YOUR OBJECTIVE: Scan the entries below. Report each line where the string "domek" occurs.

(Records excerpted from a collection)
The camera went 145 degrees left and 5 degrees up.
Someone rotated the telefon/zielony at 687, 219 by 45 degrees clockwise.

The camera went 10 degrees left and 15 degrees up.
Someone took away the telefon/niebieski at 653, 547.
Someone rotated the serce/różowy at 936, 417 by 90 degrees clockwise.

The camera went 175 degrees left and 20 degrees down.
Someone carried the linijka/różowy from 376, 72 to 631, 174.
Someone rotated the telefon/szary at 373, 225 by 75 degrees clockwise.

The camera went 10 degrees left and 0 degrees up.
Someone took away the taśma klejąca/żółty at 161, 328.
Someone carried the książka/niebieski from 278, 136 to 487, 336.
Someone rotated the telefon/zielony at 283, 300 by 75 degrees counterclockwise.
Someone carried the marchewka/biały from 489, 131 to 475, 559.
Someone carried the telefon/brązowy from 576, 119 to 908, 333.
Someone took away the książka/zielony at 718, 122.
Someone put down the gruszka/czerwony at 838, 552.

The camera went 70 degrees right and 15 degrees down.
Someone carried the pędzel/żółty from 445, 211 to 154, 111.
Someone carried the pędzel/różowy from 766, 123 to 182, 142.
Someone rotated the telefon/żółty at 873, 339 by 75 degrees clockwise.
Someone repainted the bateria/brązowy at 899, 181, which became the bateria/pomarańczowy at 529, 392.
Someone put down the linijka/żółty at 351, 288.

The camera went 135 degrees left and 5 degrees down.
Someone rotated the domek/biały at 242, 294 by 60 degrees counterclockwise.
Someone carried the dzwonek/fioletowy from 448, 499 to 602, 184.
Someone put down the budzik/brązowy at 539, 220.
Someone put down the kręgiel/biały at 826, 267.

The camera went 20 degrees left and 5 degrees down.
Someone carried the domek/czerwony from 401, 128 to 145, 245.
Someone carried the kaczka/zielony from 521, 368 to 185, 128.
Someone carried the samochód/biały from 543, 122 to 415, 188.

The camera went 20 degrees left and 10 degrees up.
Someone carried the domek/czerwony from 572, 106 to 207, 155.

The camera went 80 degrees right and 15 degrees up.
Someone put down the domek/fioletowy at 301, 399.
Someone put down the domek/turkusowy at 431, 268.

RESULT OF THE EXERCISE:
Someone rotated the domek/biały at 242, 294 by 60 degrees counterclockwise.
Someone carried the domek/czerwony from 401, 128 to 145, 245.
Someone carried the domek/czerwony from 572, 106 to 207, 155.
Someone put down the domek/fioletowy at 301, 399.
Someone put down the domek/turkusowy at 431, 268.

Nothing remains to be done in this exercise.